■ **Task**: Check each line of the listing below for the word "blue" and say how many lines have it. Nothing else should be written.

■ **Supplied records**:
==================================================
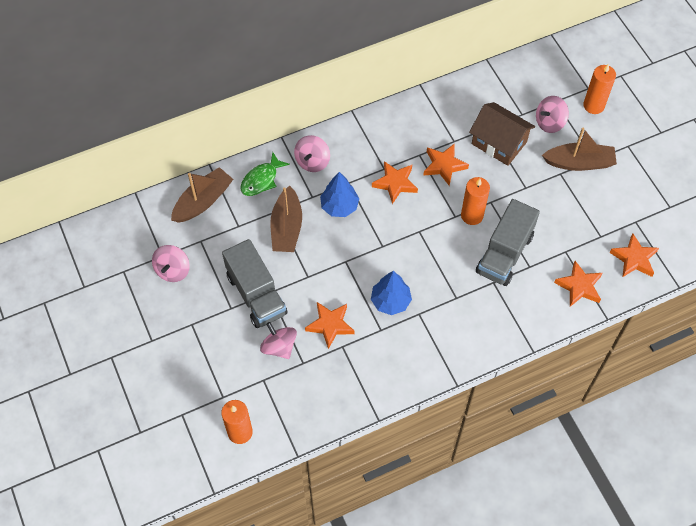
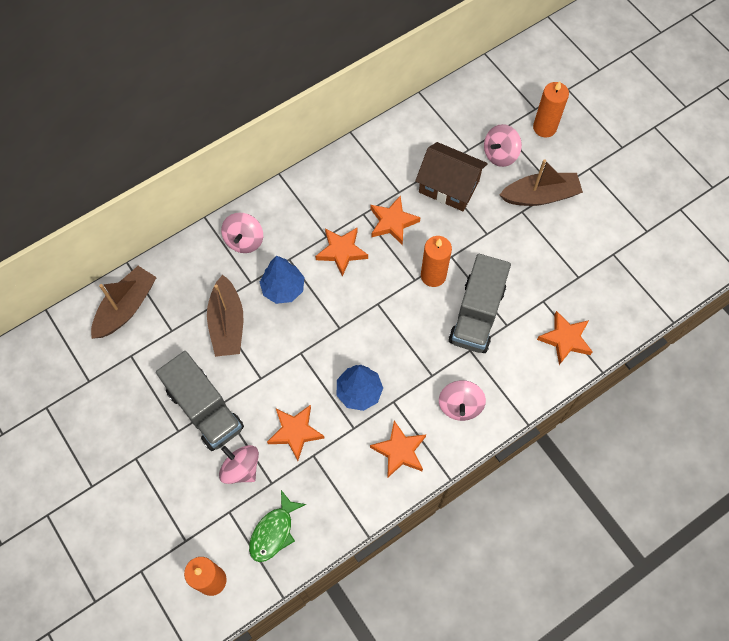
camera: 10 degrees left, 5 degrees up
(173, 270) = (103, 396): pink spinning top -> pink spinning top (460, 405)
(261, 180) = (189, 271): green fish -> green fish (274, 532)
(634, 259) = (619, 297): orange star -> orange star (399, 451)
==================================================
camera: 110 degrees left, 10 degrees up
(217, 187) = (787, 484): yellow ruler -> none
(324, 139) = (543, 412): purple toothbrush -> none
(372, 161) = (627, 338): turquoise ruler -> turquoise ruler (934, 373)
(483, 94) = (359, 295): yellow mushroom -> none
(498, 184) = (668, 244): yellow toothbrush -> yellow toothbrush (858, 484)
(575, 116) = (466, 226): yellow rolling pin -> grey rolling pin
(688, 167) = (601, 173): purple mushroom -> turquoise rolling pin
==================================================
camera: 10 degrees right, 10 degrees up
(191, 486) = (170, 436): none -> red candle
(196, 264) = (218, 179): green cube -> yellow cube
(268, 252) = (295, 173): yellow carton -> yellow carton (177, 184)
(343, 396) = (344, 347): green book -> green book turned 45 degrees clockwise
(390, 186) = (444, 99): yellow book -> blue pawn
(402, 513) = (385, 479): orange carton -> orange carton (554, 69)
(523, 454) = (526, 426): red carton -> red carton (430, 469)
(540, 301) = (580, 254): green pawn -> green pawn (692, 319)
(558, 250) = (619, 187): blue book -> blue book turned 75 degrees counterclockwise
==================================================
■ **Solution to the problem**: 2